__Try it__
Check every line below for the word "TICK" and copy each one that has it.

[Change listing data]
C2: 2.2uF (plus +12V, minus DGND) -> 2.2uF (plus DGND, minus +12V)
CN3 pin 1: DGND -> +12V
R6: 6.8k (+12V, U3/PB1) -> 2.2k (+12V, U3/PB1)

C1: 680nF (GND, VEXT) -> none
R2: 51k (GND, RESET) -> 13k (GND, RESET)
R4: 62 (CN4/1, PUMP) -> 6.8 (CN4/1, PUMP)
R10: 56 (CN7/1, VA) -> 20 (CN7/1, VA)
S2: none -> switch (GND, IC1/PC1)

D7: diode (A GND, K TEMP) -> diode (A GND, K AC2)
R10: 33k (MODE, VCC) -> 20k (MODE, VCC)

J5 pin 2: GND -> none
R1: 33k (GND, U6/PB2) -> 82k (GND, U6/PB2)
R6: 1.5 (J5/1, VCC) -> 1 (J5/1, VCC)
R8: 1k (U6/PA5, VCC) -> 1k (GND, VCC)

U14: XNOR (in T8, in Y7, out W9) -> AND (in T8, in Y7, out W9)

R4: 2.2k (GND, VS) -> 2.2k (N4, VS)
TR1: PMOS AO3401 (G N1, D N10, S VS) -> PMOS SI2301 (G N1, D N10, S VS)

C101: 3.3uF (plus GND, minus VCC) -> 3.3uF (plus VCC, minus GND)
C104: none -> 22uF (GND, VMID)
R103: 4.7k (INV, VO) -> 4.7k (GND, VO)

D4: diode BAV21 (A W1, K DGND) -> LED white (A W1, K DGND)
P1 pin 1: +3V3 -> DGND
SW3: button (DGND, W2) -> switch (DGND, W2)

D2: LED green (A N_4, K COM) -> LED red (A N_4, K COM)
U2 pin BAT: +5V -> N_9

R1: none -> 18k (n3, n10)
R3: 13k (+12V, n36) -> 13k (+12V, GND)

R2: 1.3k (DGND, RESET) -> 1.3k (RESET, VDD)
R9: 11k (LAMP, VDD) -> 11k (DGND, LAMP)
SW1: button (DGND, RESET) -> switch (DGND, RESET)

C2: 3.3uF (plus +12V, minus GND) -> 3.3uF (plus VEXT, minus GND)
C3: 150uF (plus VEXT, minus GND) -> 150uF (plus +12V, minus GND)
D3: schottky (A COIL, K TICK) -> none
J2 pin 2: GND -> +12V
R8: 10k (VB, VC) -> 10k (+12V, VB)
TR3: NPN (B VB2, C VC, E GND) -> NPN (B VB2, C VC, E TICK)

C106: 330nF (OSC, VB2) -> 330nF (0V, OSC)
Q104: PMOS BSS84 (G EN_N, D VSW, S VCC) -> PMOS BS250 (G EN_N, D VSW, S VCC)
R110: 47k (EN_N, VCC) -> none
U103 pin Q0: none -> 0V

__Solved exercise__
D3: schottky (A COIL, K TICK) -> none
TR3: NPN (B VB2, C VC, E GND) -> NPN (B VB2, C VC, E TICK)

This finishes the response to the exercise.